Scene edit records:
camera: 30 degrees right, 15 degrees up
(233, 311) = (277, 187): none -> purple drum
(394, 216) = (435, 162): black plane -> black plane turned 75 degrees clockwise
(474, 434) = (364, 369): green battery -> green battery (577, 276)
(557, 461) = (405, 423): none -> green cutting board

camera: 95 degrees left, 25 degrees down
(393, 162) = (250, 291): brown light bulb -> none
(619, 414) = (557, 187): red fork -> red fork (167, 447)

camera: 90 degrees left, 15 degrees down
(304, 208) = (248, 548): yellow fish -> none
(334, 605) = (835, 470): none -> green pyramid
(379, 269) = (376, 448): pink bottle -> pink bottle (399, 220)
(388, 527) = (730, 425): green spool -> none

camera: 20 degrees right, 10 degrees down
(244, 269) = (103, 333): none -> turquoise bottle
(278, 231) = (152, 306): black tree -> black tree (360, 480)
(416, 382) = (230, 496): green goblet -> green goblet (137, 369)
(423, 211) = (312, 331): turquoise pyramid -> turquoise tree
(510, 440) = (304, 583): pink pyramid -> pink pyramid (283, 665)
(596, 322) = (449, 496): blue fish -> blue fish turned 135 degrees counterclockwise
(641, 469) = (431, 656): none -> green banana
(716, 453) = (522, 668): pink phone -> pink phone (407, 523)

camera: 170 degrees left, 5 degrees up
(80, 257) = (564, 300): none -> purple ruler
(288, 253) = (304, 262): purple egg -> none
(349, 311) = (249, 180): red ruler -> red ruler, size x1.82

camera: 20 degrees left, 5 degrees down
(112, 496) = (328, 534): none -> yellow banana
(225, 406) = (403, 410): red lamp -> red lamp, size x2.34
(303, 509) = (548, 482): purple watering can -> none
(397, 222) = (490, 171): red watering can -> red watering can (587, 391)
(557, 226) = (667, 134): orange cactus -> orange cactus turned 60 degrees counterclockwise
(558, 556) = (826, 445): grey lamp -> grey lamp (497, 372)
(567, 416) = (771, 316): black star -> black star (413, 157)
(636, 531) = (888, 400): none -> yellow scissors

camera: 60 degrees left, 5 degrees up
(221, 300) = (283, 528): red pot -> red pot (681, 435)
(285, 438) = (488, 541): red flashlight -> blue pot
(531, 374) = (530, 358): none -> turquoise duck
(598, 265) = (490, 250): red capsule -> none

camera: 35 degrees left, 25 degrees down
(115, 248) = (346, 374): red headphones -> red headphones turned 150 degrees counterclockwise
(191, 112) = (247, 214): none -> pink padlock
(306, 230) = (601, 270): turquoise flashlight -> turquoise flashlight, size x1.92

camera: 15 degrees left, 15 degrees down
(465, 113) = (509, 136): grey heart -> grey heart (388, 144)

**Problem to solve**
Copy every line of the records above that contains "fish".

**Output of the exercise**
(304, 208) = (248, 548): yellow fish -> none
(596, 322) = (449, 496): blue fish -> blue fish turned 135 degrees counterclockwise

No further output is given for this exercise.